BRIEF: Repeat each entry word for word. Leave any images out of the copy.

EXCERPTED DATA:
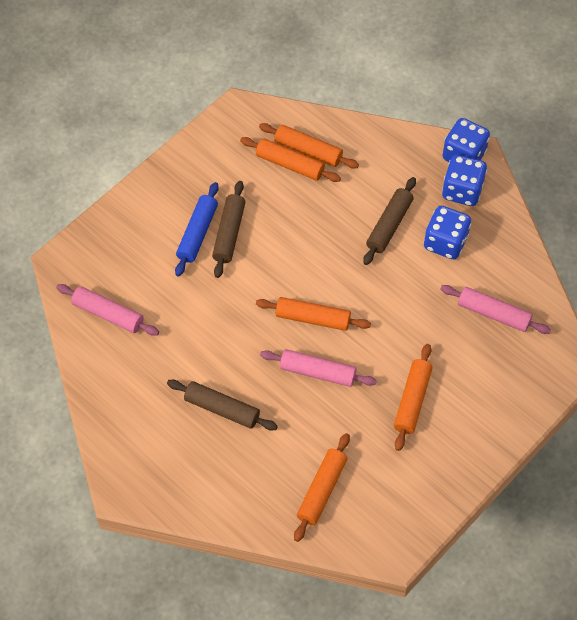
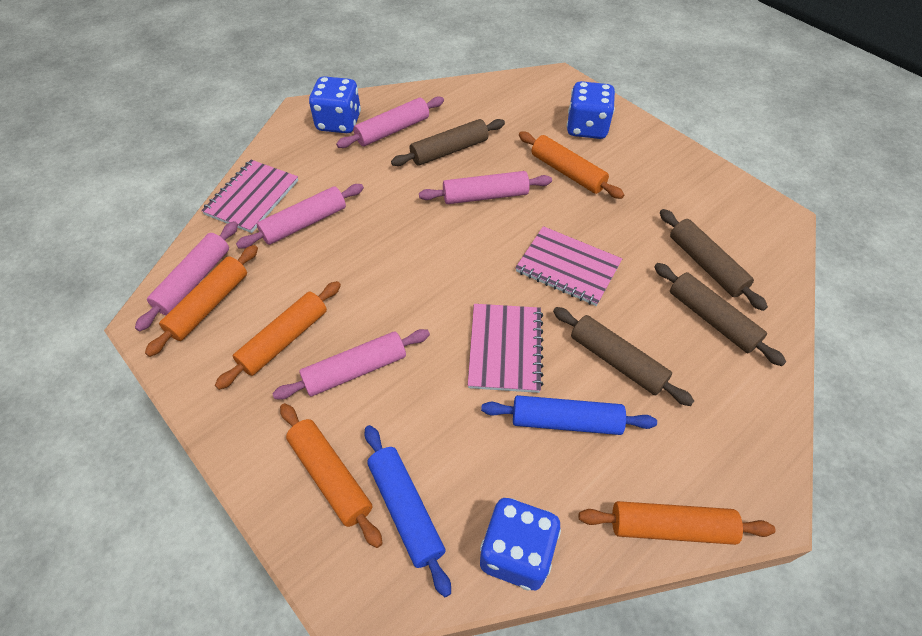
blue rolling pin: 1 -> 2
brown rolling pin: 3 -> 4
pink notebook: 0 -> 3
pink rolling pin: 3 -> 5

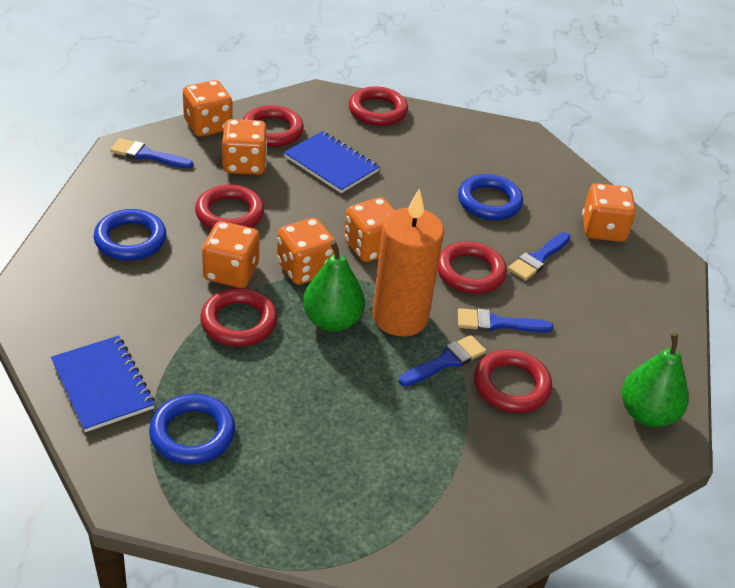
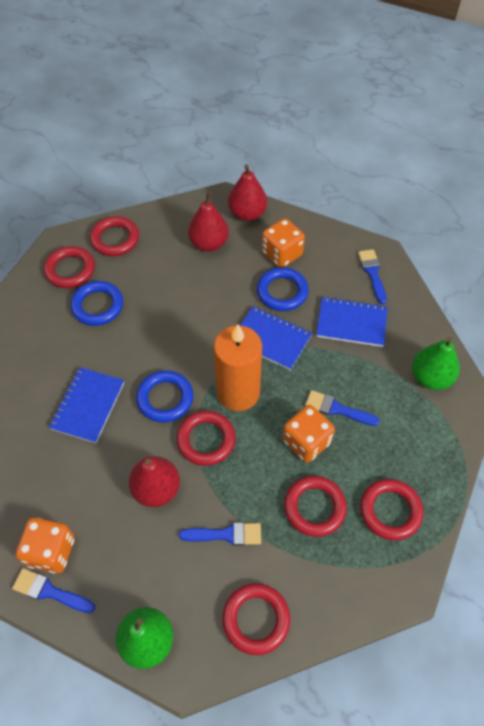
blue notebook: 2 -> 3
orange dice: 6 -> 3
red pear: 0 -> 3

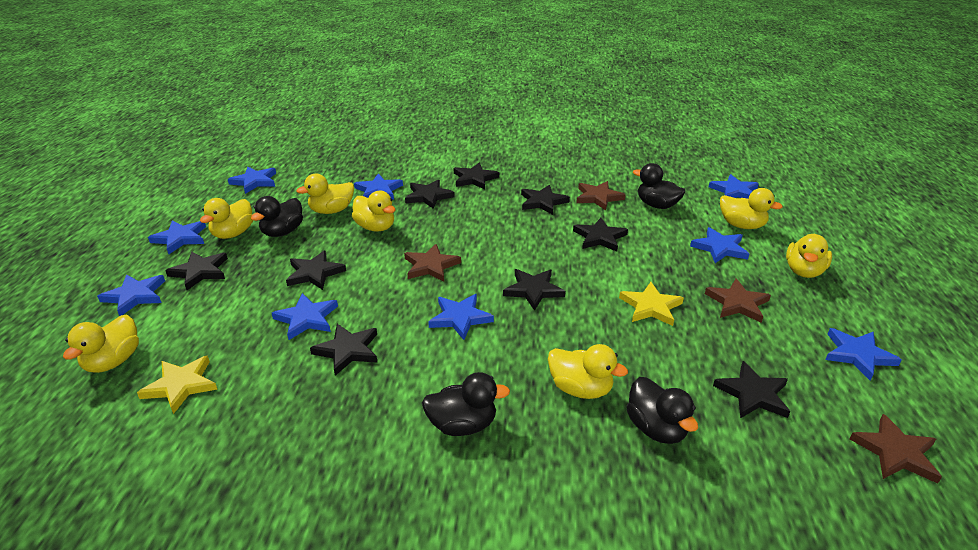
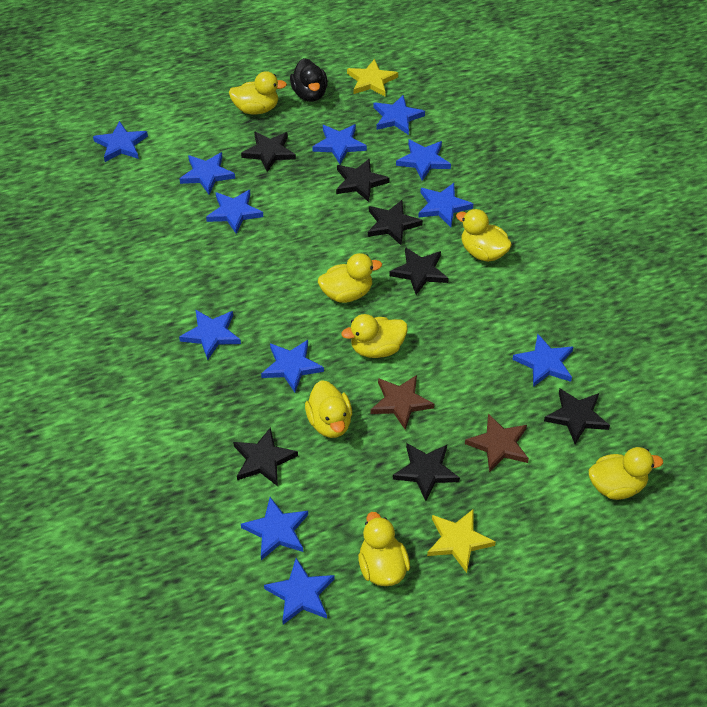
black duck: 4 -> 1
black star: 9 -> 7
blue star: 9 -> 12
brown star: 4 -> 2

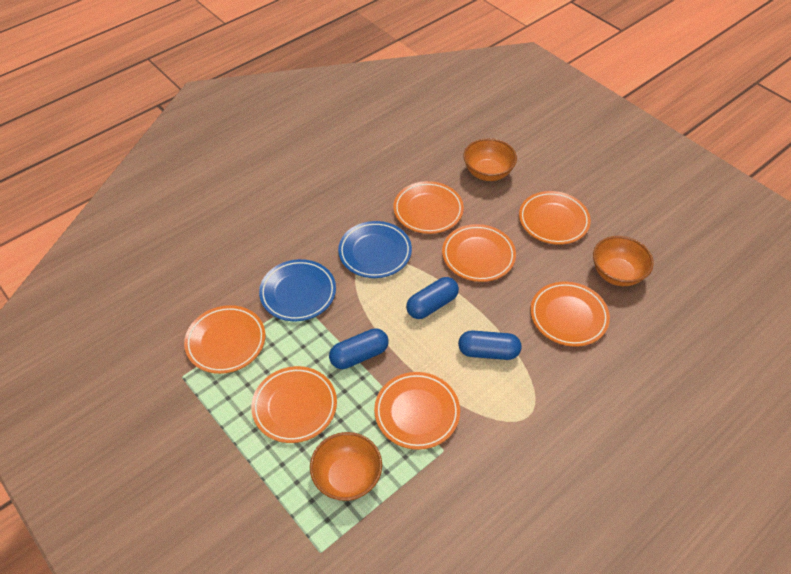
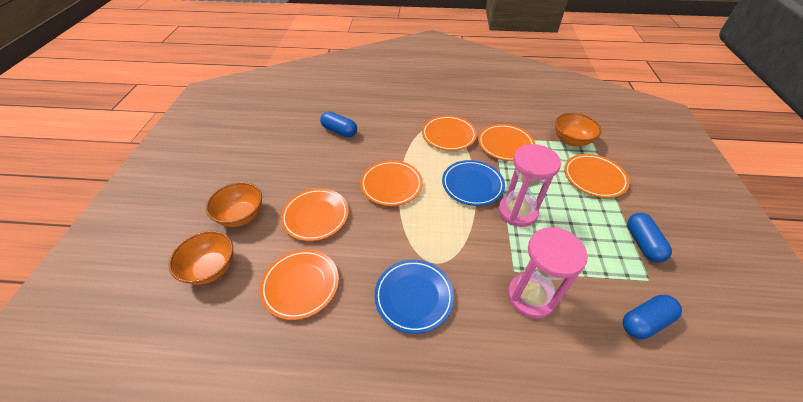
orange plate: 7 -> 6
pink hourglass: 0 -> 2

TASK ANSWER:
blue rolling pin: 1 -> 2
brown rolling pin: 3 -> 4
pink notebook: 0 -> 3
pink rolling pin: 3 -> 5

blue notebook: 2 -> 3
orange dice: 6 -> 3
red pear: 0 -> 3

black duck: 4 -> 1
black star: 9 -> 7
blue star: 9 -> 12
brown star: 4 -> 2

orange plate: 7 -> 6
pink hourglass: 0 -> 2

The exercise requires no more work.